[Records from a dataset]
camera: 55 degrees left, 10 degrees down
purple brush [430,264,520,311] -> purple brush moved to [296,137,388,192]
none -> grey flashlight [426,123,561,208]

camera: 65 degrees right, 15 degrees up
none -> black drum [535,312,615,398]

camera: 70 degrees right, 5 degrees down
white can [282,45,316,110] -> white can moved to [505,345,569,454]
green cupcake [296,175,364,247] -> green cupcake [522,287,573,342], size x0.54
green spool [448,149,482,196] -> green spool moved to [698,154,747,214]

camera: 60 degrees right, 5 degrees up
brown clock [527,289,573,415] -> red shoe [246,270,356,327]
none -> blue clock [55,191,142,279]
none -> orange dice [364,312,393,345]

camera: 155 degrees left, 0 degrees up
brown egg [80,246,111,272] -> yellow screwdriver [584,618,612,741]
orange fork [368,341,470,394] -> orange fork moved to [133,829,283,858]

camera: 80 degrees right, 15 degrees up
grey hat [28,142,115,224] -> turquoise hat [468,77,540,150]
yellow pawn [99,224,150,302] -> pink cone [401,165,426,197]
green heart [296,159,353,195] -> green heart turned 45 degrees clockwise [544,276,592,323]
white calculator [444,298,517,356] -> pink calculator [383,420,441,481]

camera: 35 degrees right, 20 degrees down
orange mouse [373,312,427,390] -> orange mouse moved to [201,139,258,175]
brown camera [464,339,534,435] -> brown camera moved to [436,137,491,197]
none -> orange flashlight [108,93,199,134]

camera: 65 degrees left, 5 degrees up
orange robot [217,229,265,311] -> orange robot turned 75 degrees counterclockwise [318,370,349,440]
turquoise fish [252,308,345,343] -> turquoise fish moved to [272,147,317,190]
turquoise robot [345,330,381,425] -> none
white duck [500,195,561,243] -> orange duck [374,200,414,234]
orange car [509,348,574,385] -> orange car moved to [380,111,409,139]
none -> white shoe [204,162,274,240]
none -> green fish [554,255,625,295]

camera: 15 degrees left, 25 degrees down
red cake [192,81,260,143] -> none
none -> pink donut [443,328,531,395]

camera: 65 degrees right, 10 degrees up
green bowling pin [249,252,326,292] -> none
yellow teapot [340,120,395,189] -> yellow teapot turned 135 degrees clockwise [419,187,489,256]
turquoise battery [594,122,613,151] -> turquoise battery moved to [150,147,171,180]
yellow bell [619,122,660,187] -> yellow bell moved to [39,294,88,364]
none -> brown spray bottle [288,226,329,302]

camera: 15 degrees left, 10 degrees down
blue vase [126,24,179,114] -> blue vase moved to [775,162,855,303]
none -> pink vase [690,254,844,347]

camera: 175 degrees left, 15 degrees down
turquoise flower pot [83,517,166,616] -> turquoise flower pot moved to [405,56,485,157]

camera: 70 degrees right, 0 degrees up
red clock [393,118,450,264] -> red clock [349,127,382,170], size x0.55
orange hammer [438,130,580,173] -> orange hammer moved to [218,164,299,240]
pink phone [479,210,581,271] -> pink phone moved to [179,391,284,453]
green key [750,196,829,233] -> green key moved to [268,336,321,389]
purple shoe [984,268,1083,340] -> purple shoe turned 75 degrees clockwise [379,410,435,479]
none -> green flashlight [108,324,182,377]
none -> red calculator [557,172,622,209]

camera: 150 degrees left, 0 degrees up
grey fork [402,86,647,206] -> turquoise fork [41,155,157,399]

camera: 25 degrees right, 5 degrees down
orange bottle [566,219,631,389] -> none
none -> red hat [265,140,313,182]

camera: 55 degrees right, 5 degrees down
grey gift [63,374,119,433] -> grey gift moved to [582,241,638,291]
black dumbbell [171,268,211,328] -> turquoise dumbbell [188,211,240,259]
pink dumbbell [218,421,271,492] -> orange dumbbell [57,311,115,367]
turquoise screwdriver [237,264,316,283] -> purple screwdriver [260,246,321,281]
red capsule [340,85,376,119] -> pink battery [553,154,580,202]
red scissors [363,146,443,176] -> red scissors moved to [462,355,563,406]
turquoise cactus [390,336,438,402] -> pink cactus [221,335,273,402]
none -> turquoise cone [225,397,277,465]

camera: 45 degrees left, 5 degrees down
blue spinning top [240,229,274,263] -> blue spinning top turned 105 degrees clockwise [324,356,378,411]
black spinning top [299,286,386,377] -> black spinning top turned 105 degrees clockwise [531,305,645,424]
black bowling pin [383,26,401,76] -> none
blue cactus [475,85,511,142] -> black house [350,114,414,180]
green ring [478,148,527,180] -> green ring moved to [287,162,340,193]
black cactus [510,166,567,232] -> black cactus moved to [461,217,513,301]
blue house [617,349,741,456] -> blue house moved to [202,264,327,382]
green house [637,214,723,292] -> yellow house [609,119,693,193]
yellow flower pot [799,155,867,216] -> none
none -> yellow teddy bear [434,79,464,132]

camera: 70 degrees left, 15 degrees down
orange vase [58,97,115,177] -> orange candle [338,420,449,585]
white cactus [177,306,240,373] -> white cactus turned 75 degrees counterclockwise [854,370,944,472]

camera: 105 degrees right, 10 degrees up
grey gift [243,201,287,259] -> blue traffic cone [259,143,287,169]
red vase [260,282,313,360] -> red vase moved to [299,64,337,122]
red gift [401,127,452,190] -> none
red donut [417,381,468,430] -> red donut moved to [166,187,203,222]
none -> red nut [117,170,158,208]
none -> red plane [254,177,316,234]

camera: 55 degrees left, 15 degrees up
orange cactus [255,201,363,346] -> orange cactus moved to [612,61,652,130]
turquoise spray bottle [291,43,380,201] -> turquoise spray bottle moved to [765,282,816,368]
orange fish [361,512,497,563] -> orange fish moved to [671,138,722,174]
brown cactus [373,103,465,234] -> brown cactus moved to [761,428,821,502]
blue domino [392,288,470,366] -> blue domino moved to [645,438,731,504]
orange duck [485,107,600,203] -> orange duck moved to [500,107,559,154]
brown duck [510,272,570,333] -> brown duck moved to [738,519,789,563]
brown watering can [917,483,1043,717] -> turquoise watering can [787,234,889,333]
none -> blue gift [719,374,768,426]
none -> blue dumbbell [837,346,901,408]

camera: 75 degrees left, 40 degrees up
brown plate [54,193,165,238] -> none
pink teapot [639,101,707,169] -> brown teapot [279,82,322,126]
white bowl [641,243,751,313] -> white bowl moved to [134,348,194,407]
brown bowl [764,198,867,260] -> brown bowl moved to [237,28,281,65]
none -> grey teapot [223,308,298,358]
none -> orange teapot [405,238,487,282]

**WHAT YOU WILL DO:**
Could you restate word for word the lines above from the one containing "none -> pink vase [690,254,844,347]" through the one containing "pink phone [479,210,581,271]", both included, and nothing else?

**RESULT FOR THIS EXERCISE:**
none -> pink vase [690,254,844,347]

camera: 175 degrees left, 15 degrees down
turquoise flower pot [83,517,166,616] -> turquoise flower pot moved to [405,56,485,157]

camera: 70 degrees right, 0 degrees up
red clock [393,118,450,264] -> red clock [349,127,382,170], size x0.55
orange hammer [438,130,580,173] -> orange hammer moved to [218,164,299,240]
pink phone [479,210,581,271] -> pink phone moved to [179,391,284,453]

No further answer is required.